TASK REQUIREMENTS:
The answer should be each line from the entries below that has the word "turned" in it.

DATA LISTING:
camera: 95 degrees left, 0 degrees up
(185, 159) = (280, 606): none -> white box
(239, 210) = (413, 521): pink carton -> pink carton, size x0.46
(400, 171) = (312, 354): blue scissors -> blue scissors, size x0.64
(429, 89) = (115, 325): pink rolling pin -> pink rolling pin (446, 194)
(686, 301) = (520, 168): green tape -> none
--
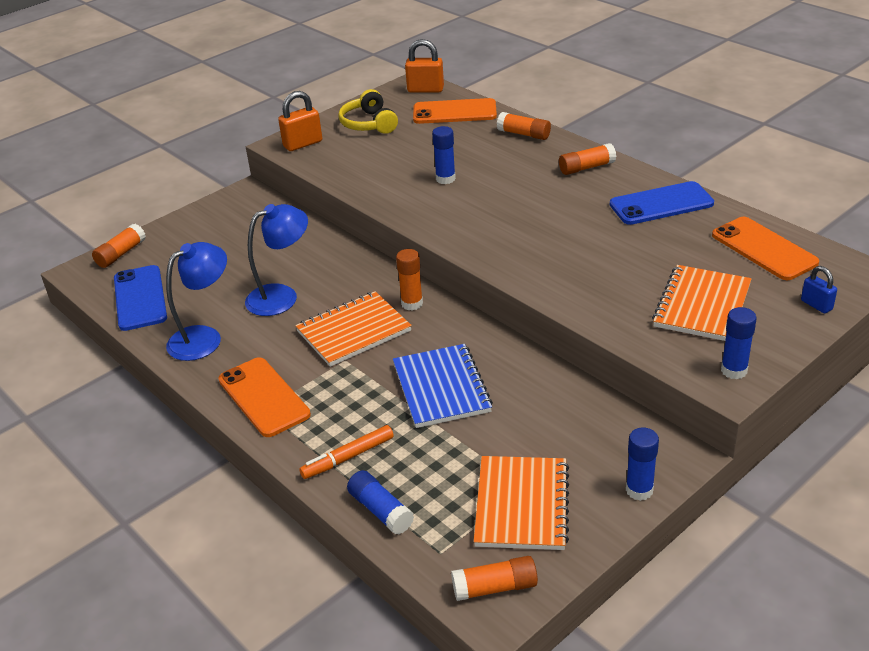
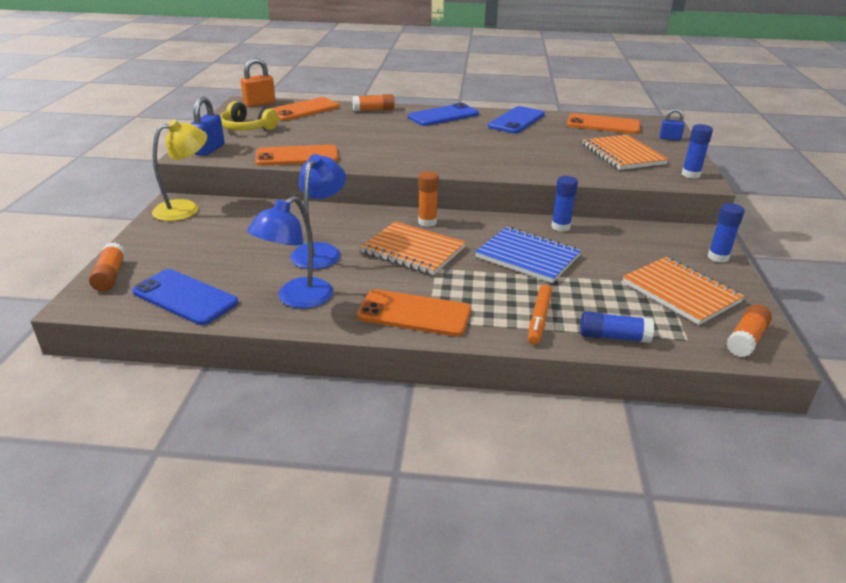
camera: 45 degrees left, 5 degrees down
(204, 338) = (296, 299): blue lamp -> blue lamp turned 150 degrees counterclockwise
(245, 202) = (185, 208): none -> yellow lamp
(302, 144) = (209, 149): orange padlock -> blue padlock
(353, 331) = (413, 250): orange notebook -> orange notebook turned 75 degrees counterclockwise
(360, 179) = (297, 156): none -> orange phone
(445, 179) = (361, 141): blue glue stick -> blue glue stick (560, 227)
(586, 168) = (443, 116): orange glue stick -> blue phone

ANSWER TO THIS PROBLEM:
(204, 338) = (296, 299): blue lamp -> blue lamp turned 150 degrees counterclockwise
(353, 331) = (413, 250): orange notebook -> orange notebook turned 75 degrees counterclockwise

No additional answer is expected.